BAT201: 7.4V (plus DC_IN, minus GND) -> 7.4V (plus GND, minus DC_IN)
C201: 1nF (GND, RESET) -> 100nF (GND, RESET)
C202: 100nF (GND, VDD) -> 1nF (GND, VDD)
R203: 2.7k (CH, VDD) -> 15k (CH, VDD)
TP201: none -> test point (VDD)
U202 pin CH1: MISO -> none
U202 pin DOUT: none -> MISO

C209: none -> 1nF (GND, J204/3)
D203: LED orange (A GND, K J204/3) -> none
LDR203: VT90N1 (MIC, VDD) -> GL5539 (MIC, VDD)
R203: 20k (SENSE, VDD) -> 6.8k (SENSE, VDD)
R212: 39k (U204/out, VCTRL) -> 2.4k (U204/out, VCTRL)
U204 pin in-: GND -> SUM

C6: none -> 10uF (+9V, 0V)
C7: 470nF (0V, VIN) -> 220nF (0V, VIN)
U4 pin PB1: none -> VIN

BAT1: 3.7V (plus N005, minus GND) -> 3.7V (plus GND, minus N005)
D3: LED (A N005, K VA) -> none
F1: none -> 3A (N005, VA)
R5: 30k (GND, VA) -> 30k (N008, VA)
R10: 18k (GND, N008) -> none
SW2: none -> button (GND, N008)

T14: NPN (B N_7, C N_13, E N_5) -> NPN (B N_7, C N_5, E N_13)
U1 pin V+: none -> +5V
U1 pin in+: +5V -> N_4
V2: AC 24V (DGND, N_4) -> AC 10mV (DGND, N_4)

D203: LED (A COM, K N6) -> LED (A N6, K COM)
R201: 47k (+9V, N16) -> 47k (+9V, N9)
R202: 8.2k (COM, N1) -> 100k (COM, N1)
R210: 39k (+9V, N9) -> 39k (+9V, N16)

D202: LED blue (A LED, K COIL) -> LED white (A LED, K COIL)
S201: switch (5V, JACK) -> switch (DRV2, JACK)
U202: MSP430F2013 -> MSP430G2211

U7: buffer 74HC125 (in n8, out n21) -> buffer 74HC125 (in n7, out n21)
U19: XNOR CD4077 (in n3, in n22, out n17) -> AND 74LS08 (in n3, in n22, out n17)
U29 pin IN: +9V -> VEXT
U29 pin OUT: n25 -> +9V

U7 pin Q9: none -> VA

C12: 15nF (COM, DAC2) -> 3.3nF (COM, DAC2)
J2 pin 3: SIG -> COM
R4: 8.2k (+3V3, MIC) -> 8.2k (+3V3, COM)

=====

• [Assignment]:
Where the line containing "U202 pin CH1: MISO -> none" appears, begin a word-for-word copy and carry it through the last line of the listing, leaving out all other lines.

• [Solution]:
U202 pin CH1: MISO -> none
U202 pin DOUT: none -> MISO

C209: none -> 1nF (GND, J204/3)
D203: LED orange (A GND, K J204/3) -> none
LDR203: VT90N1 (MIC, VDD) -> GL5539 (MIC, VDD)
R203: 20k (SENSE, VDD) -> 6.8k (SENSE, VDD)
R212: 39k (U204/out, VCTRL) -> 2.4k (U204/out, VCTRL)
U204 pin in-: GND -> SUM

C6: none -> 10uF (+9V, 0V)
C7: 470nF (0V, VIN) -> 220nF (0V, VIN)
U4 pin PB1: none -> VIN

BAT1: 3.7V (plus N005, minus GND) -> 3.7V (plus GND, minus N005)
D3: LED (A N005, K VA) -> none
F1: none -> 3A (N005, VA)
R5: 30k (GND, VA) -> 30k (N008, VA)
R10: 18k (GND, N008) -> none
SW2: none -> button (GND, N008)

T14: NPN (B N_7, C N_13, E N_5) -> NPN (B N_7, C N_5, E N_13)
U1 pin V+: none -> +5V
U1 pin in+: +5V -> N_4
V2: AC 24V (DGND, N_4) -> AC 10mV (DGND, N_4)

D203: LED (A COM, K N6) -> LED (A N6, K COM)
R201: 47k (+9V, N16) -> 47k (+9V, N9)
R202: 8.2k (COM, N1) -> 100k (COM, N1)
R210: 39k (+9V, N9) -> 39k (+9V, N16)

D202: LED blue (A LED, K COIL) -> LED white (A LED, K COIL)
S201: switch (5V, JACK) -> switch (DRV2, JACK)
U202: MSP430F2013 -> MSP430G2211

U7: buffer 74HC125 (in n8, out n21) -> buffer 74HC125 (in n7, out n21)
U19: XNOR CD4077 (in n3, in n22, out n17) -> AND 74LS08 (in n3, in n22, out n17)
U29 pin IN: +9V -> VEXT
U29 pin OUT: n25 -> +9V

U7 pin Q9: none -> VA

C12: 15nF (COM, DAC2) -> 3.3nF (COM, DAC2)
J2 pin 3: SIG -> COM
R4: 8.2k (+3V3, MIC) -> 8.2k (+3V3, COM)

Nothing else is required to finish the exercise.